[DIRECTIONS FOR THIS TASK] In this exercise, copy exactly the lines from the one that contains "J1 pin 2: N_19 -> N_2" through the end of the entries below; pictures are not copied.

[DATA FOR THE TASK]
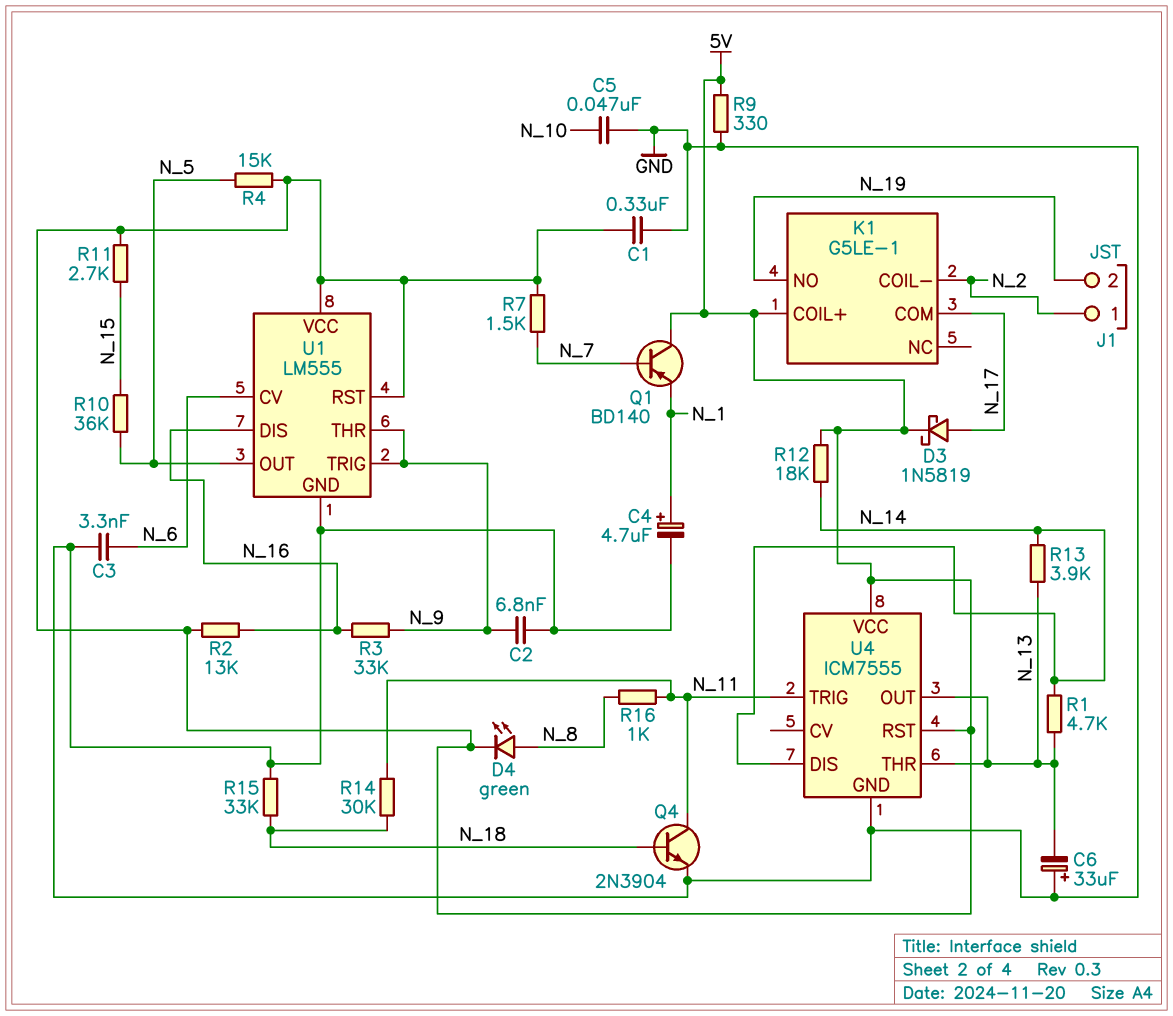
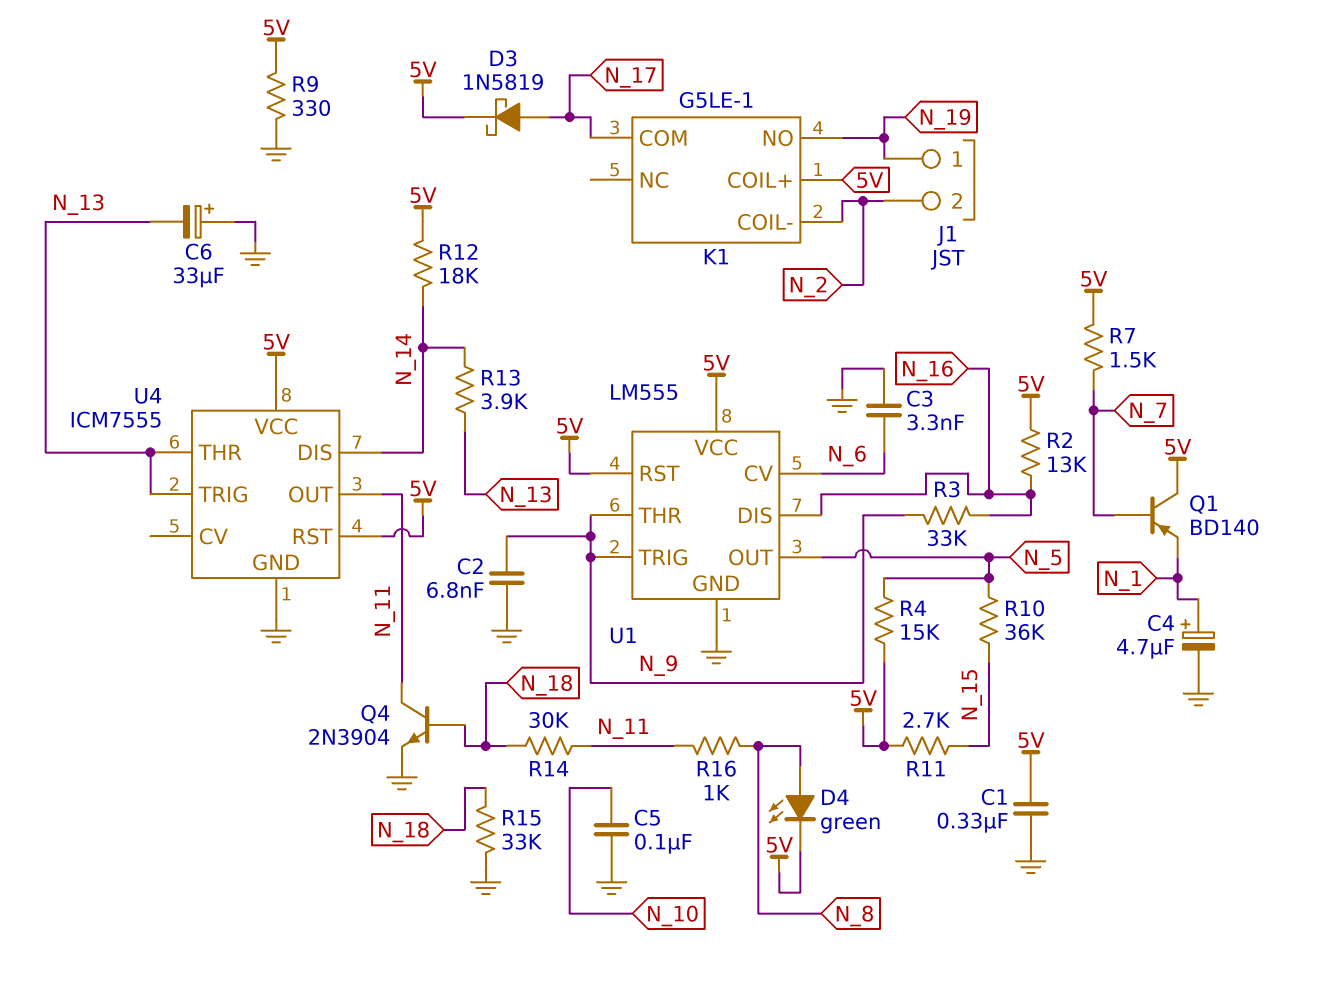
C5: 47nF (GND, N_10) -> 100nF (GND, N_10)
J1 pin 1: N_2 -> N_19
J1 pin 2: N_19 -> N_2
R1: 4.7k (N_13, N_14) -> none
U4 pin OUT: N_13 -> N_11
U4 pin TRIG: N_11 -> N_13

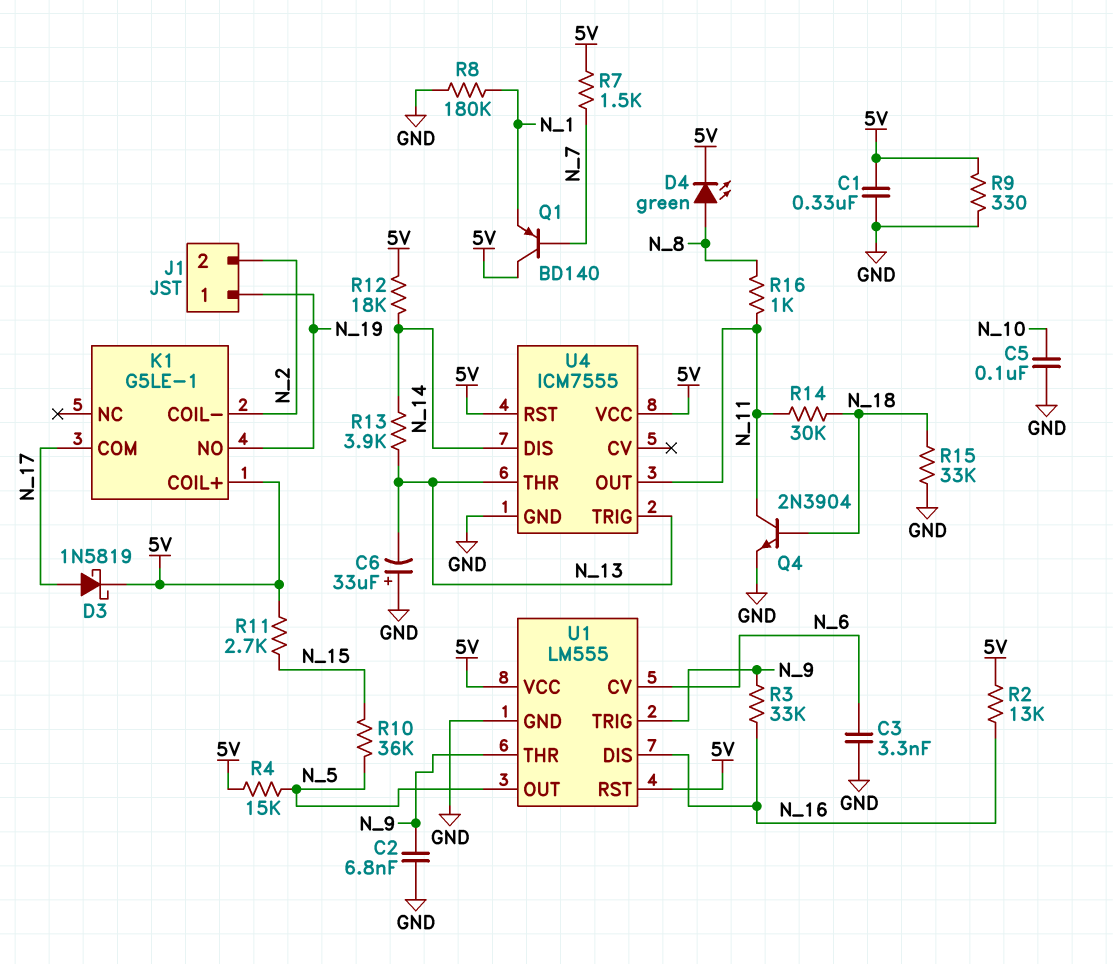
C4: 4.7uF (plus N_1, minus GND) -> none
R8: none -> 180k (GND, N_1)

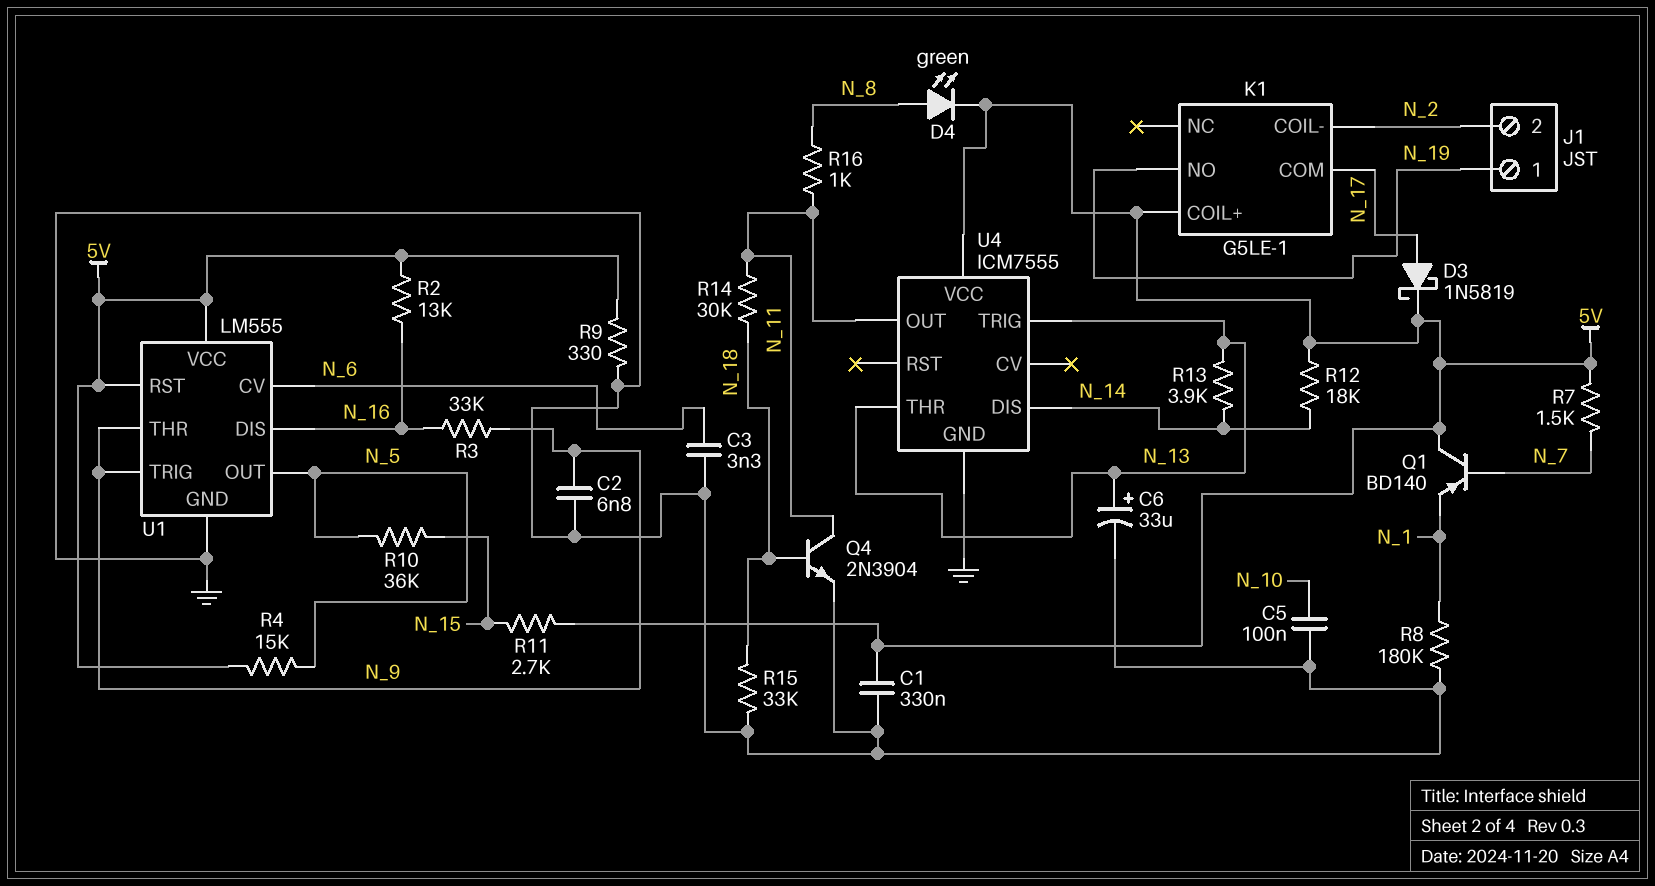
C6: 33uF (plus GND, minus N_13) -> 33uF (plus N_13, minus GND)
U4 pin RST: 5V -> none

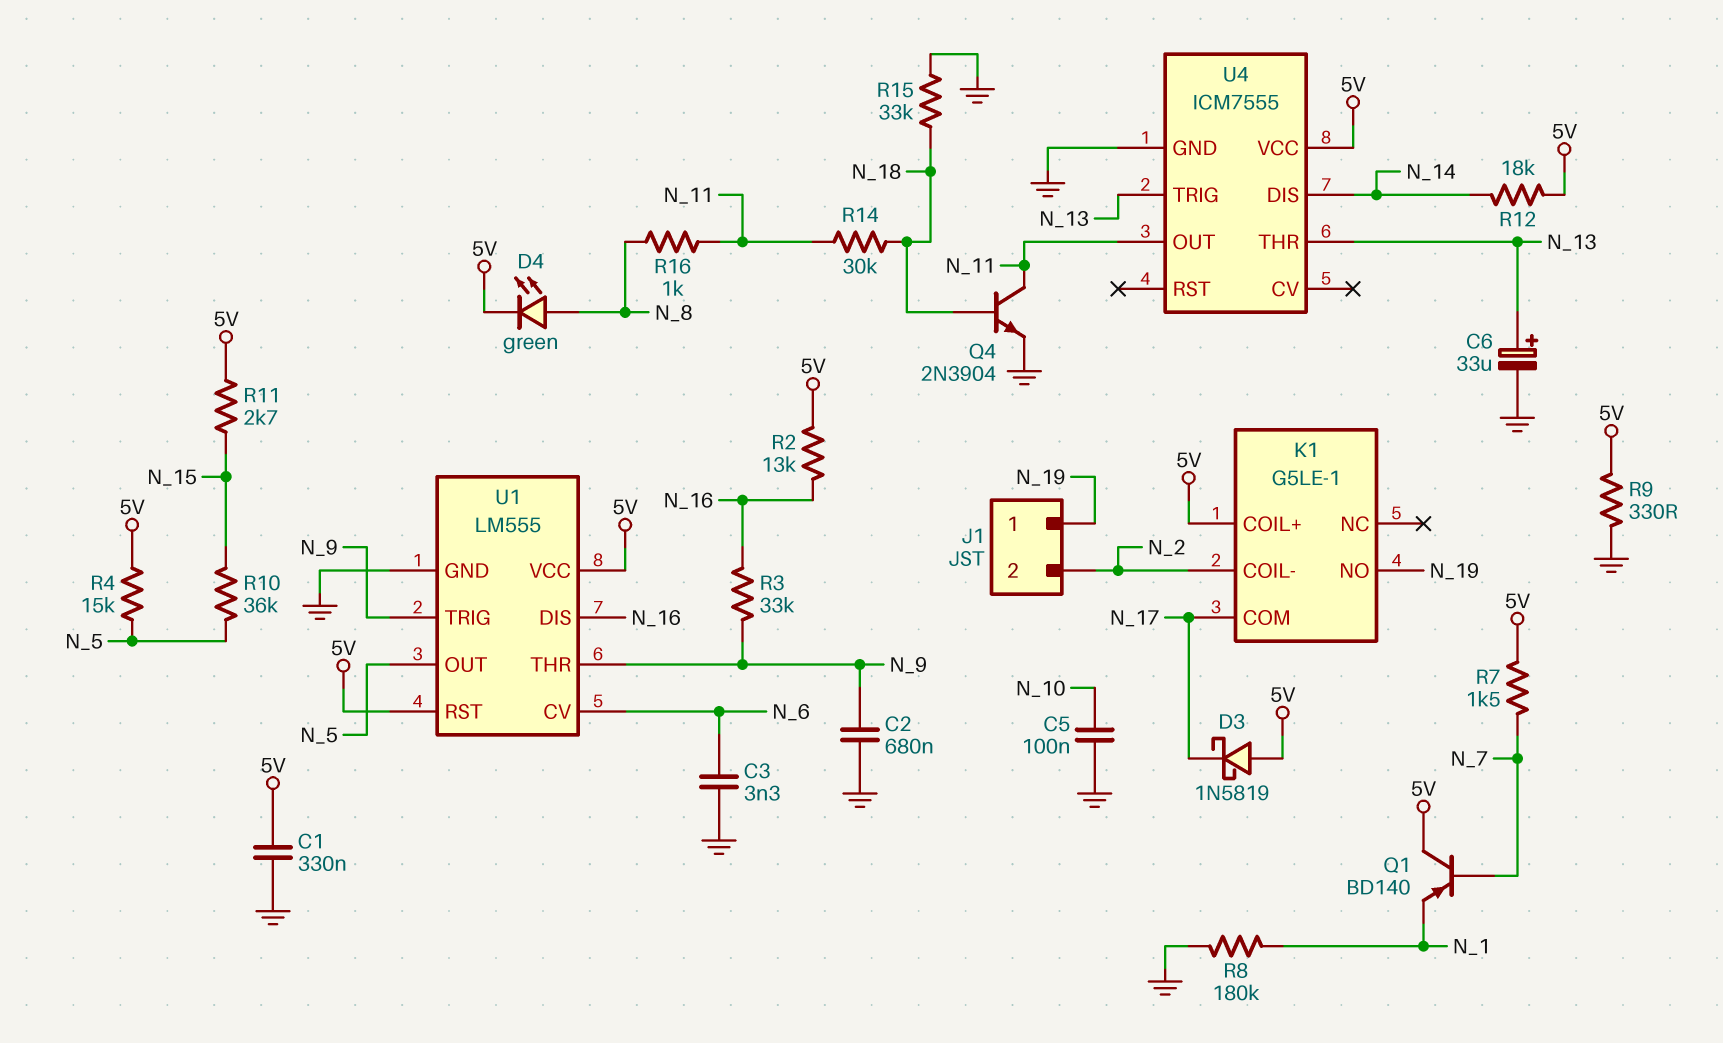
C2: 6.8nF (GND, N_9) -> 680nF (GND, N_9)
D3: schottky 1N5819 (A N_17, K 5V) -> schottky 1N5819 (A 5V, K N_17)
R13: 3.9k (N_13, N_14) -> none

[RESULT]
J1 pin 2: N_19 -> N_2
R1: 4.7k (N_13, N_14) -> none
U4 pin OUT: N_13 -> N_11
U4 pin TRIG: N_11 -> N_13

C4: 4.7uF (plus N_1, minus GND) -> none
R8: none -> 180k (GND, N_1)

C6: 33uF (plus GND, minus N_13) -> 33uF (plus N_13, minus GND)
U4 pin RST: 5V -> none

C2: 6.8nF (GND, N_9) -> 680nF (GND, N_9)
D3: schottky 1N5819 (A N_17, K 5V) -> schottky 1N5819 (A 5V, K N_17)
R13: 3.9k (N_13, N_14) -> none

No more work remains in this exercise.